»»

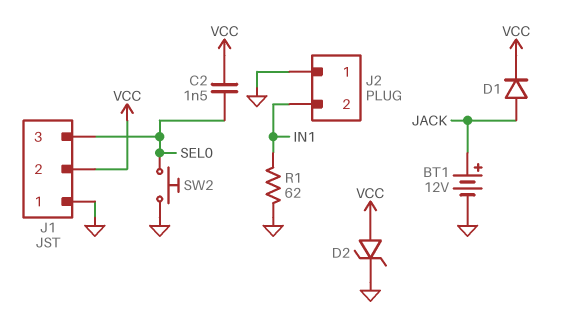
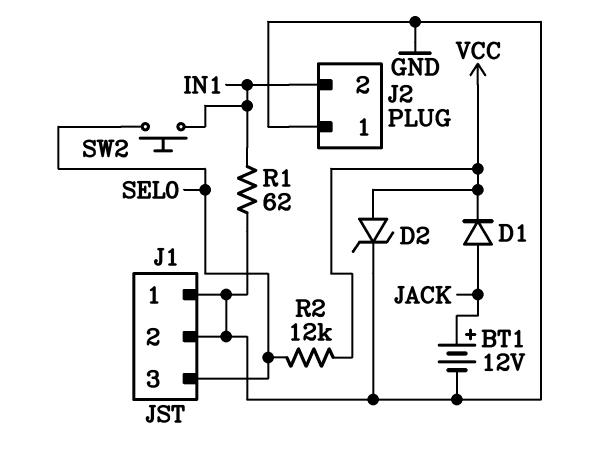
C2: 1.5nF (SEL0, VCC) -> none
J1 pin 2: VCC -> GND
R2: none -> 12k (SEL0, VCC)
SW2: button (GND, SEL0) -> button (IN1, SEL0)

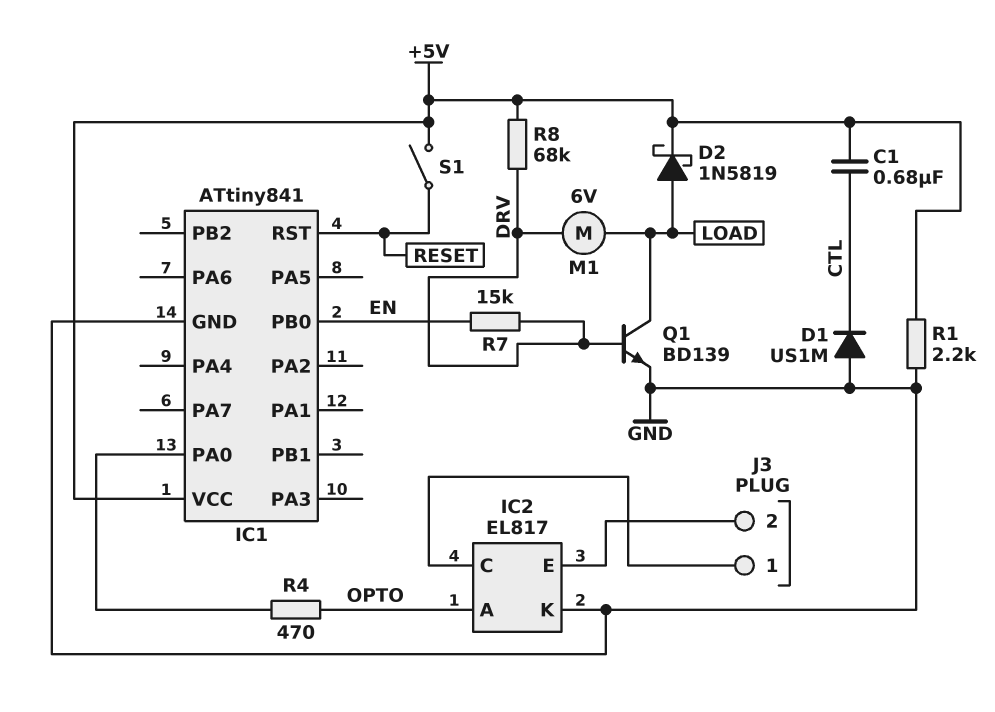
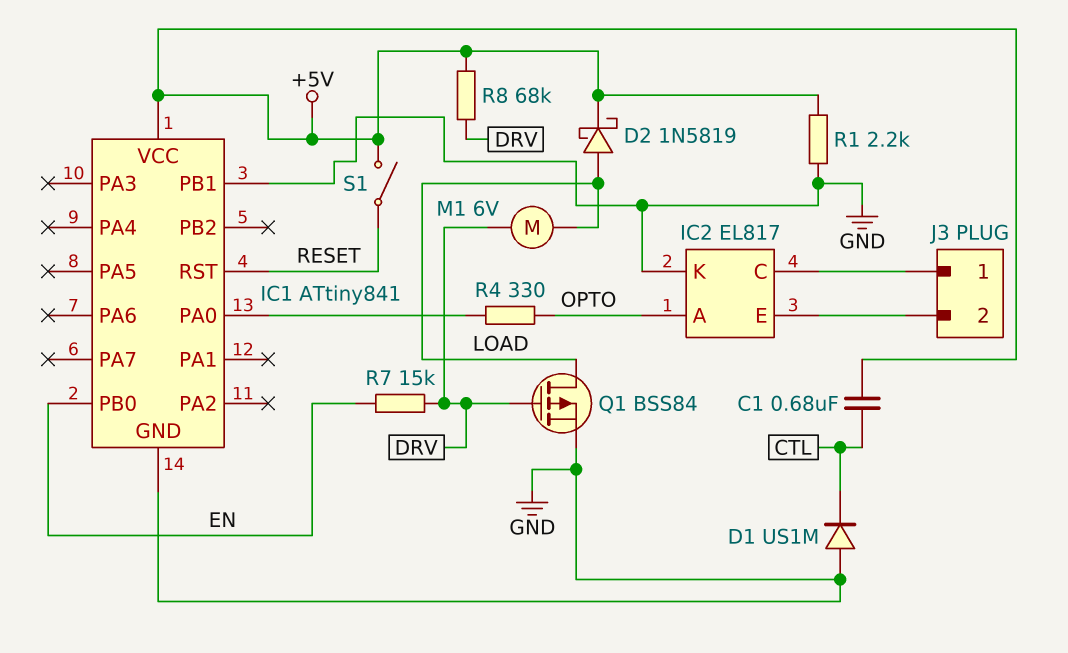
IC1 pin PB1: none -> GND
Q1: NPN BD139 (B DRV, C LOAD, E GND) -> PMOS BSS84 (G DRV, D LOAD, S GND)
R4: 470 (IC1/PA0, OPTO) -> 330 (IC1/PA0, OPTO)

««

**Assignment**.
Everything in the listing must be copied exactly except the pictures.

**Result**.
C2: 1.5nF (SEL0, VCC) -> none
J1 pin 2: VCC -> GND
R2: none -> 12k (SEL0, VCC)
SW2: button (GND, SEL0) -> button (IN1, SEL0)

IC1 pin PB1: none -> GND
Q1: NPN BD139 (B DRV, C LOAD, E GND) -> PMOS BSS84 (G DRV, D LOAD, S GND)
R4: 470 (IC1/PA0, OPTO) -> 330 (IC1/PA0, OPTO)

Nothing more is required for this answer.